* TASK GOAL
Please print every record that follows, keeping each one exactly as it is.

========================================

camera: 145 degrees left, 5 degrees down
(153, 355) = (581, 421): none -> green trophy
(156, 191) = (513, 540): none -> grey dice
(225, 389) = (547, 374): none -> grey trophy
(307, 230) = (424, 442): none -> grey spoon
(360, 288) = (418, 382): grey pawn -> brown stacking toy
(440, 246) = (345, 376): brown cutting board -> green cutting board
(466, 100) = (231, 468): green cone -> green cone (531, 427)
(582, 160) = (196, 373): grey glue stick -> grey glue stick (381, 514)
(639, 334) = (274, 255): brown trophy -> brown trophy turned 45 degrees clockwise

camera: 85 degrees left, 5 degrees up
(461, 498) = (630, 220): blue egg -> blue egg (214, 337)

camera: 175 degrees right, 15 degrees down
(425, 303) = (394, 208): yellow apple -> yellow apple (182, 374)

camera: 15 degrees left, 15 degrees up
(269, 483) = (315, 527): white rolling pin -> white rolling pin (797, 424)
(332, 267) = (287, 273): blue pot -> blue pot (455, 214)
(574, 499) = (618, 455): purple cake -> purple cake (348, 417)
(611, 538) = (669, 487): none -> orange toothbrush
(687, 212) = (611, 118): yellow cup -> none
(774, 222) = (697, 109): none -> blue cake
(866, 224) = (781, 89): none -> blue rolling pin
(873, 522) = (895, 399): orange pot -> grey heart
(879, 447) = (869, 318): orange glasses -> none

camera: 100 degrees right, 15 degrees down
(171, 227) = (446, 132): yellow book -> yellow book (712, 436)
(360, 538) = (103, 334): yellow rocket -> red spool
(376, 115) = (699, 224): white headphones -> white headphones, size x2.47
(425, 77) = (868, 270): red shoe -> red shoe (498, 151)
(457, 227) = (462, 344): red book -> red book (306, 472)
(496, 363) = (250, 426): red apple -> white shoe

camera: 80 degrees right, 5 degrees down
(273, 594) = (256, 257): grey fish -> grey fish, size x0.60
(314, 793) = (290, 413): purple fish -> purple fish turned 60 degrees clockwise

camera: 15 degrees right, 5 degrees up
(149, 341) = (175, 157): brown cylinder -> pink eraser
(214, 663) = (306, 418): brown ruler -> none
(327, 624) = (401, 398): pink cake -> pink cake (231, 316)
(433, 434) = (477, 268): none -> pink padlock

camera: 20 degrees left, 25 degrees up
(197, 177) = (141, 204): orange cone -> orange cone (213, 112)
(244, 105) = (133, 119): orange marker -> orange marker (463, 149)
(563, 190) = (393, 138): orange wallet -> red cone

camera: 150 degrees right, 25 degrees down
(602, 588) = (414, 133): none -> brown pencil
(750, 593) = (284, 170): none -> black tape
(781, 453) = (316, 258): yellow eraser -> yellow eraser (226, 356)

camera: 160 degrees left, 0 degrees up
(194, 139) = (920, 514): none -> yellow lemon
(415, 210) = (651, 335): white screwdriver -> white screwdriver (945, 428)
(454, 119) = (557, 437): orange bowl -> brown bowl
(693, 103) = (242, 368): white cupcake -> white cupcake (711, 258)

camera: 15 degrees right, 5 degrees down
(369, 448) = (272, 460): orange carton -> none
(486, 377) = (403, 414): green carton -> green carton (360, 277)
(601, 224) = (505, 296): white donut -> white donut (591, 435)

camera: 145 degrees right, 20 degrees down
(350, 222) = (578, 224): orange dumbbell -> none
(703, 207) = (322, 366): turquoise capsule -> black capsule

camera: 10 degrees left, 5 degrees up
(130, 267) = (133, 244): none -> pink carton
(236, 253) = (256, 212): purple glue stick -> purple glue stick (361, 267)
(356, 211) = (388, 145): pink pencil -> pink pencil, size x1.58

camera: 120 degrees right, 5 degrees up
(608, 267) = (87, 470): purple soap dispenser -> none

========================================

* SOLUTION TO THE EXERCISE
camera: 145 degrees left, 5 degrees down
(153, 355) = (581, 421): none -> green trophy
(156, 191) = (513, 540): none -> grey dice
(225, 389) = (547, 374): none -> grey trophy
(307, 230) = (424, 442): none -> grey spoon
(360, 288) = (418, 382): grey pawn -> brown stacking toy
(440, 246) = (345, 376): brown cutting board -> green cutting board
(466, 100) = (231, 468): green cone -> green cone (531, 427)
(582, 160) = (196, 373): grey glue stick -> grey glue stick (381, 514)
(639, 334) = (274, 255): brown trophy -> brown trophy turned 45 degrees clockwise

camera: 85 degrees left, 5 degrees up
(461, 498) = (630, 220): blue egg -> blue egg (214, 337)

camera: 175 degrees right, 15 degrees down
(425, 303) = (394, 208): yellow apple -> yellow apple (182, 374)

camera: 15 degrees left, 15 degrees up
(269, 483) = (315, 527): white rolling pin -> white rolling pin (797, 424)
(332, 267) = (287, 273): blue pot -> blue pot (455, 214)
(574, 499) = (618, 455): purple cake -> purple cake (348, 417)
(611, 538) = (669, 487): none -> orange toothbrush
(687, 212) = (611, 118): yellow cup -> none
(774, 222) = (697, 109): none -> blue cake
(866, 224) = (781, 89): none -> blue rolling pin
(873, 522) = (895, 399): orange pot -> grey heart
(879, 447) = (869, 318): orange glasses -> none

camera: 100 degrees right, 15 degrees down
(171, 227) = (446, 132): yellow book -> yellow book (712, 436)
(360, 538) = (103, 334): yellow rocket -> red spool
(376, 115) = (699, 224): white headphones -> white headphones, size x2.47
(425, 77) = (868, 270): red shoe -> red shoe (498, 151)
(457, 227) = (462, 344): red book -> red book (306, 472)
(496, 363) = (250, 426): red apple -> white shoe

camera: 80 degrees right, 5 degrees down
(273, 594) = (256, 257): grey fish -> grey fish, size x0.60
(314, 793) = (290, 413): purple fish -> purple fish turned 60 degrees clockwise

camera: 15 degrees right, 5 degrees up
(149, 341) = (175, 157): brown cylinder -> pink eraser
(214, 663) = (306, 418): brown ruler -> none
(327, 624) = (401, 398): pink cake -> pink cake (231, 316)
(433, 434) = (477, 268): none -> pink padlock

camera: 20 degrees left, 25 degrees up
(197, 177) = (141, 204): orange cone -> orange cone (213, 112)
(244, 105) = (133, 119): orange marker -> orange marker (463, 149)
(563, 190) = (393, 138): orange wallet -> red cone

camera: 150 degrees right, 25 degrees down
(602, 588) = (414, 133): none -> brown pencil
(750, 593) = (284, 170): none -> black tape
(781, 453) = (316, 258): yellow eraser -> yellow eraser (226, 356)

camera: 160 degrees left, 0 degrees up
(194, 139) = (920, 514): none -> yellow lemon
(415, 210) = (651, 335): white screwdriver -> white screwdriver (945, 428)
(454, 119) = (557, 437): orange bowl -> brown bowl
(693, 103) = (242, 368): white cupcake -> white cupcake (711, 258)

camera: 15 degrees right, 5 degrees down
(369, 448) = (272, 460): orange carton -> none
(486, 377) = (403, 414): green carton -> green carton (360, 277)
(601, 224) = (505, 296): white donut -> white donut (591, 435)

camera: 145 degrees right, 20 degrees down
(350, 222) = (578, 224): orange dumbbell -> none
(703, 207) = (322, 366): turquoise capsule -> black capsule

camera: 10 degrees left, 5 degrees up
(130, 267) = (133, 244): none -> pink carton
(236, 253) = (256, 212): purple glue stick -> purple glue stick (361, 267)
(356, 211) = (388, 145): pink pencil -> pink pencil, size x1.58

camera: 120 degrees right, 5 degrees up
(608, 267) = (87, 470): purple soap dispenser -> none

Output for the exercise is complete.